**DATASET CONTENT**

□ □ □

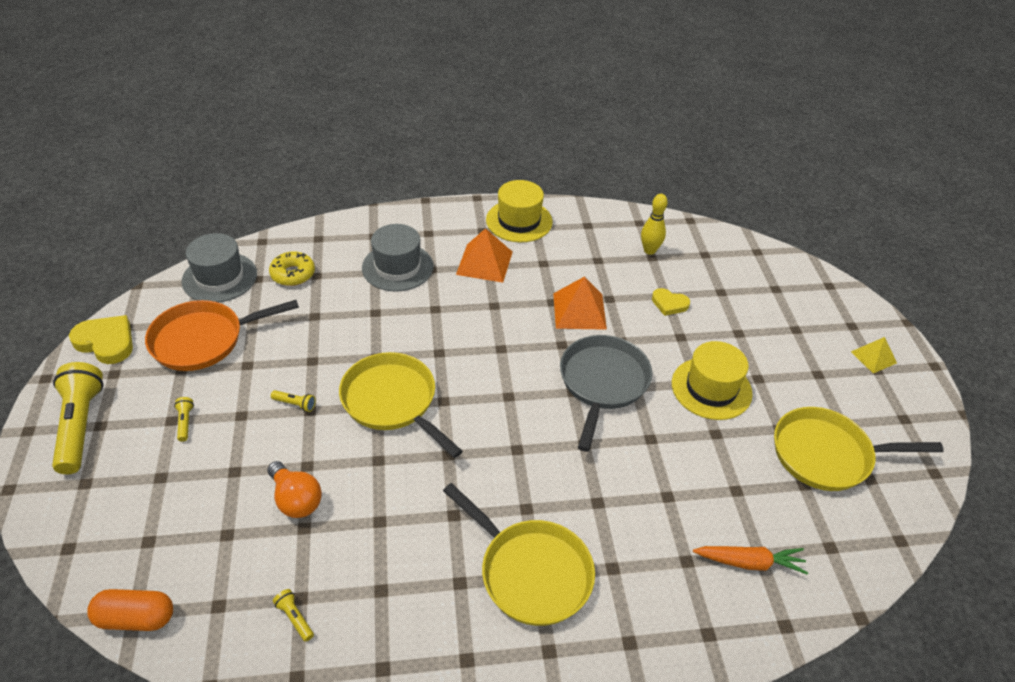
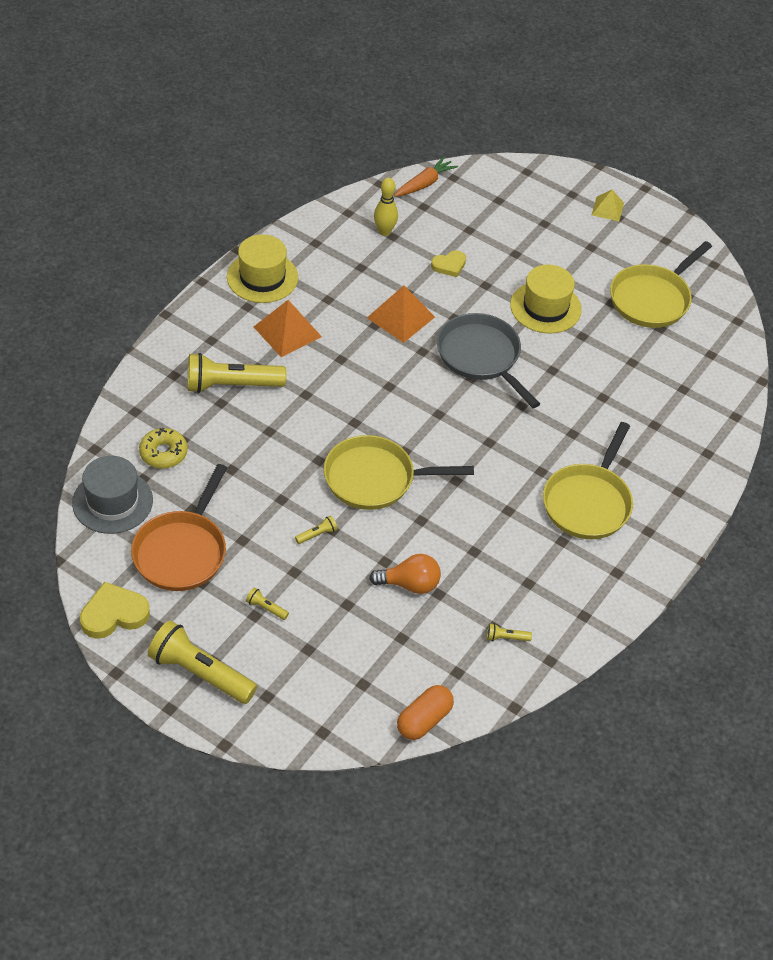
camera: 50 degrees left, 5 degrees up
(397, 267) = (231, 385): grey hat -> yellow flashlight
(530, 572) = (588, 502): yellow pan -> yellow pan turned 120 degrees clockwise
(749, 562) = (684, 398): orange carrot -> orange carrot (424, 184)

□ □ □

Where a line in the material contains "yellow", copy that line.

**RESPONSE AREA**
(397, 267) = (231, 385): grey hat -> yellow flashlight
(530, 572) = (588, 502): yellow pan -> yellow pan turned 120 degrees clockwise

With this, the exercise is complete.